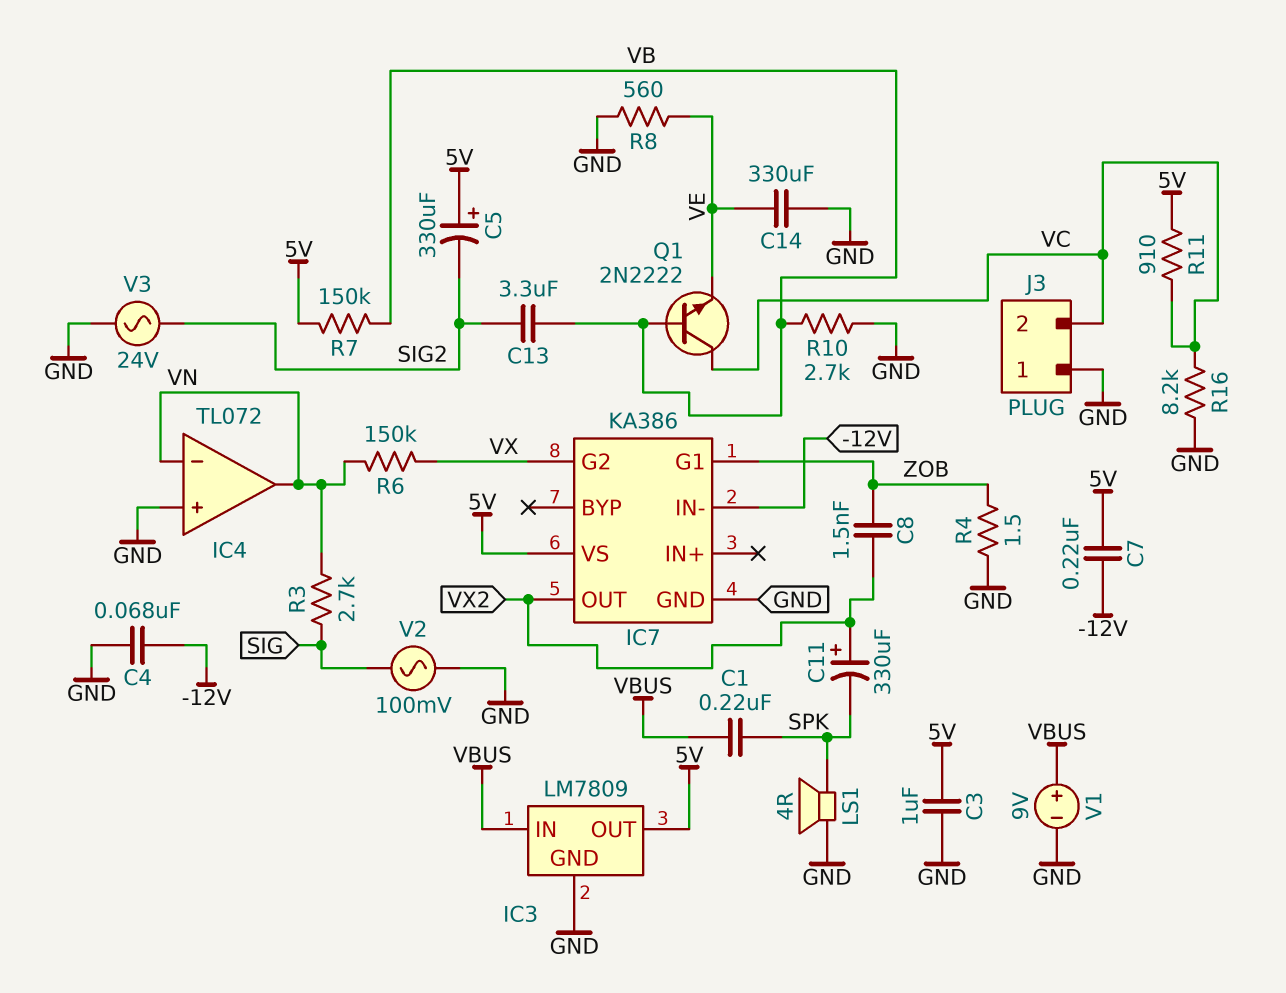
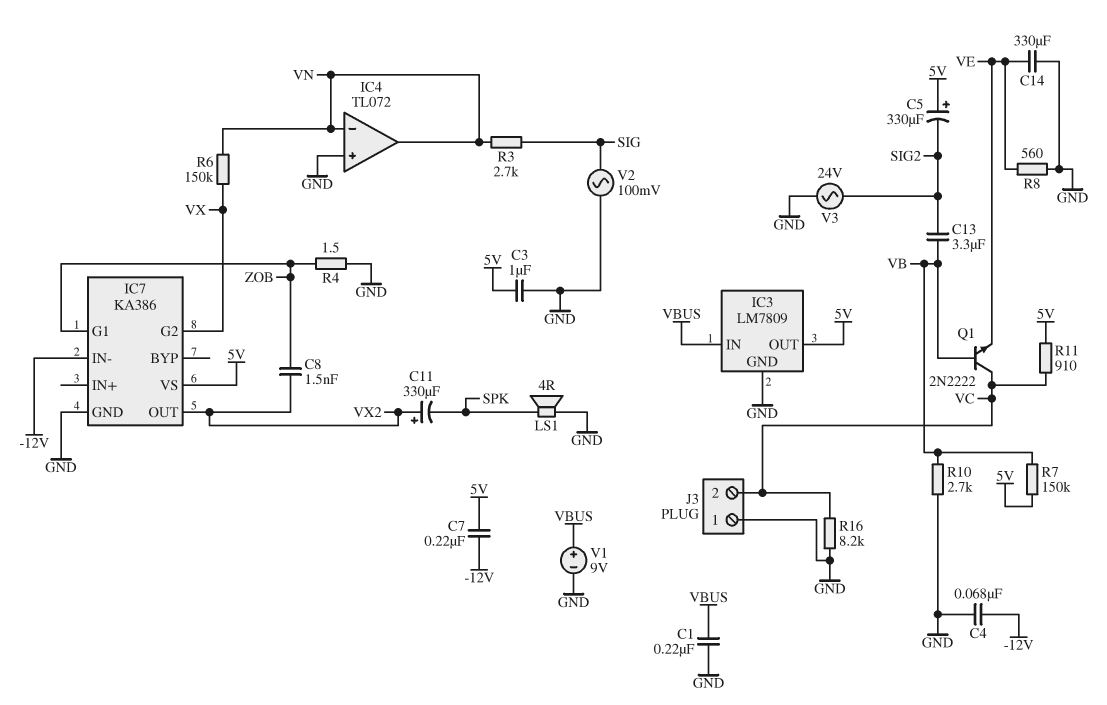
C1: 220nF (SPK, VBUS) -> 220nF (GND, VBUS)

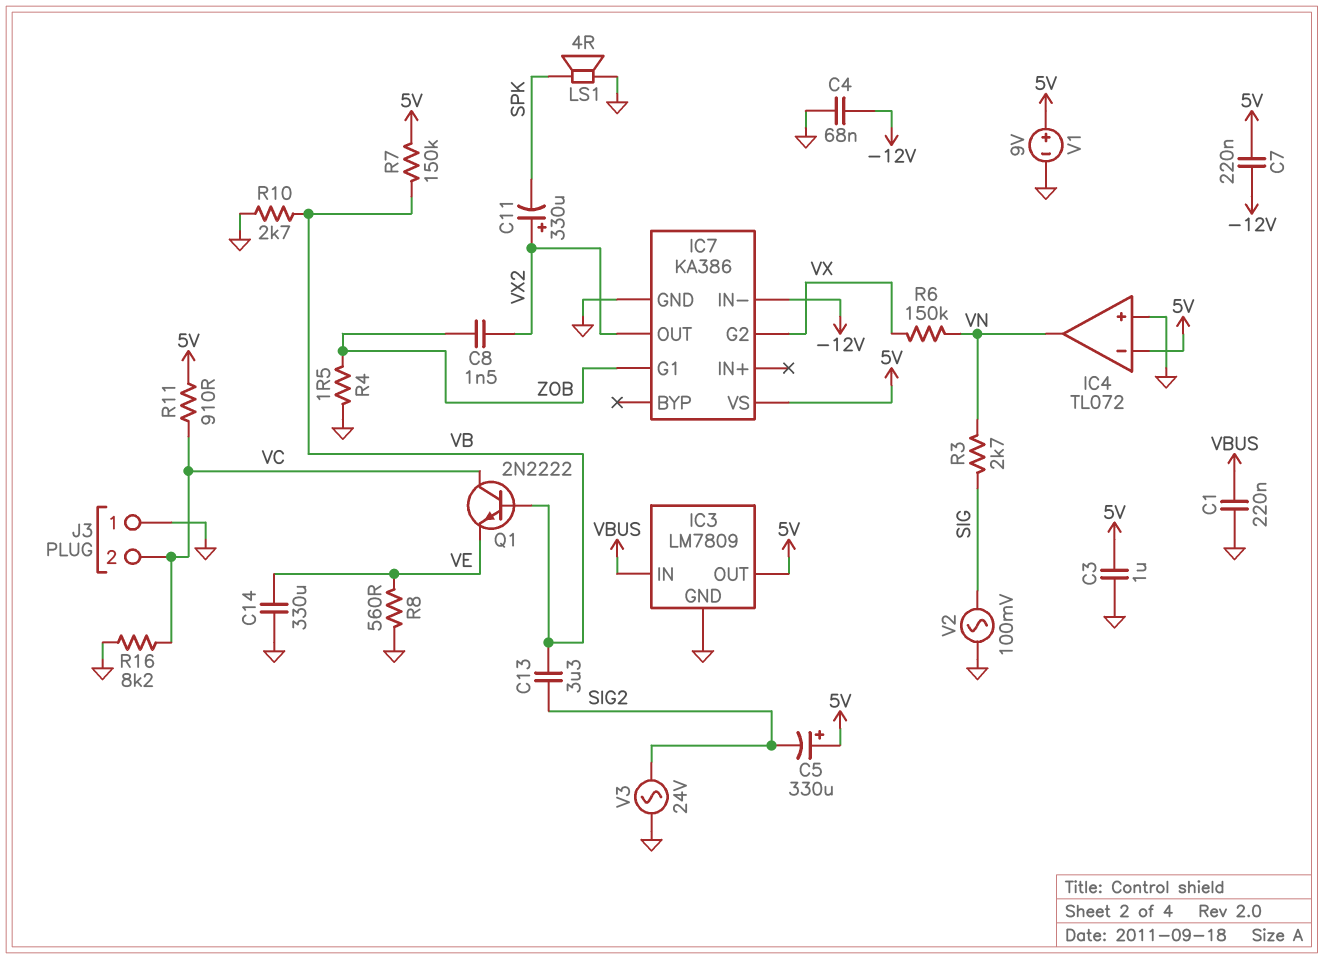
IC4 pin in-: VN -> 5V
V1: 9V (plus VBUS, minus GND) -> 9V (plus 5V, minus GND)

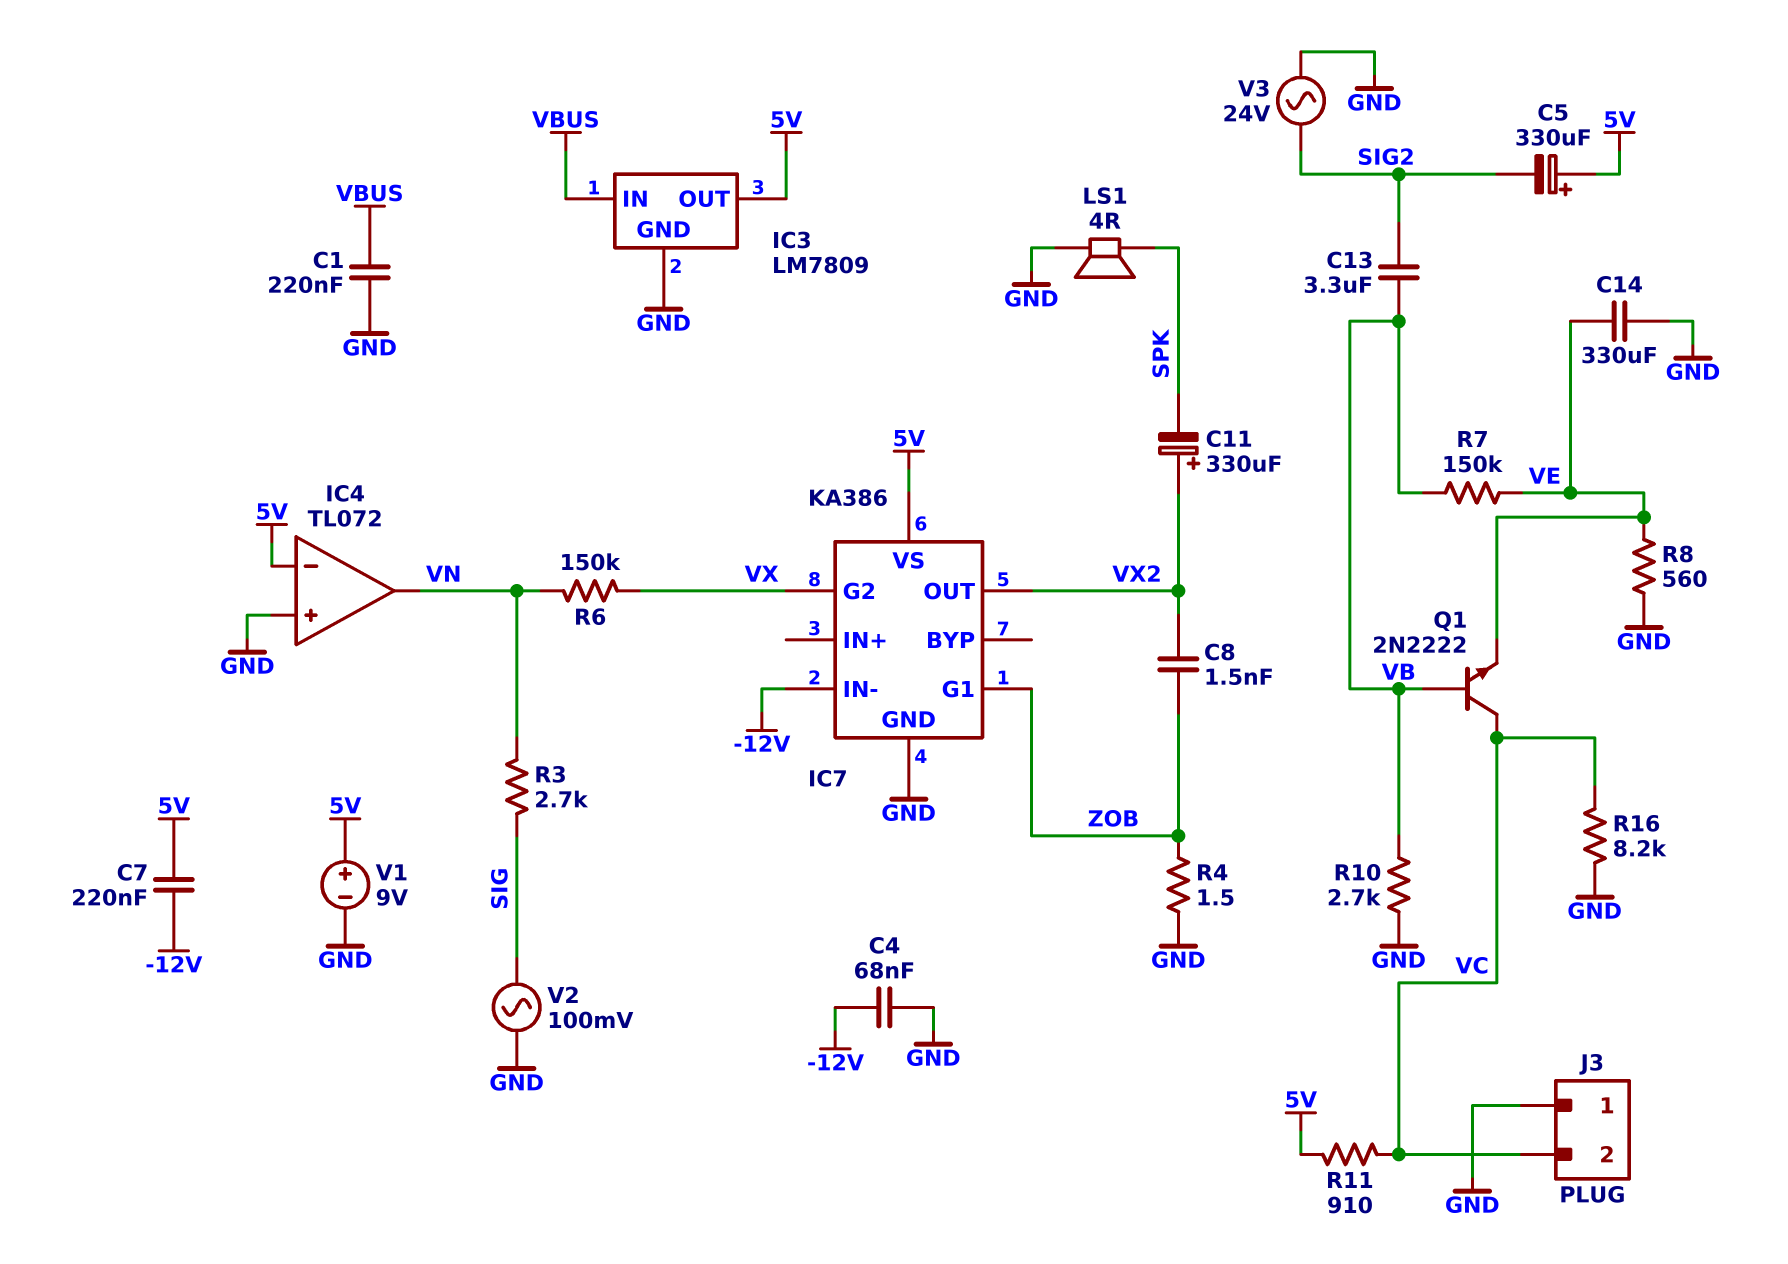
C3: 1uF (5V, GND) -> none
R7: 150k (5V, VB) -> 150k (VB, VE)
☆ ☆ ☆ ☆ ☆
* [WORK ORDER]:
Show the lines where the word "VBUS" appears in the entries.

* [ANSWER TO THE EXERCISE]:
C1: 220nF (SPK, VBUS) -> 220nF (GND, VBUS)
V1: 9V (plus VBUS, minus GND) -> 9V (plus 5V, minus GND)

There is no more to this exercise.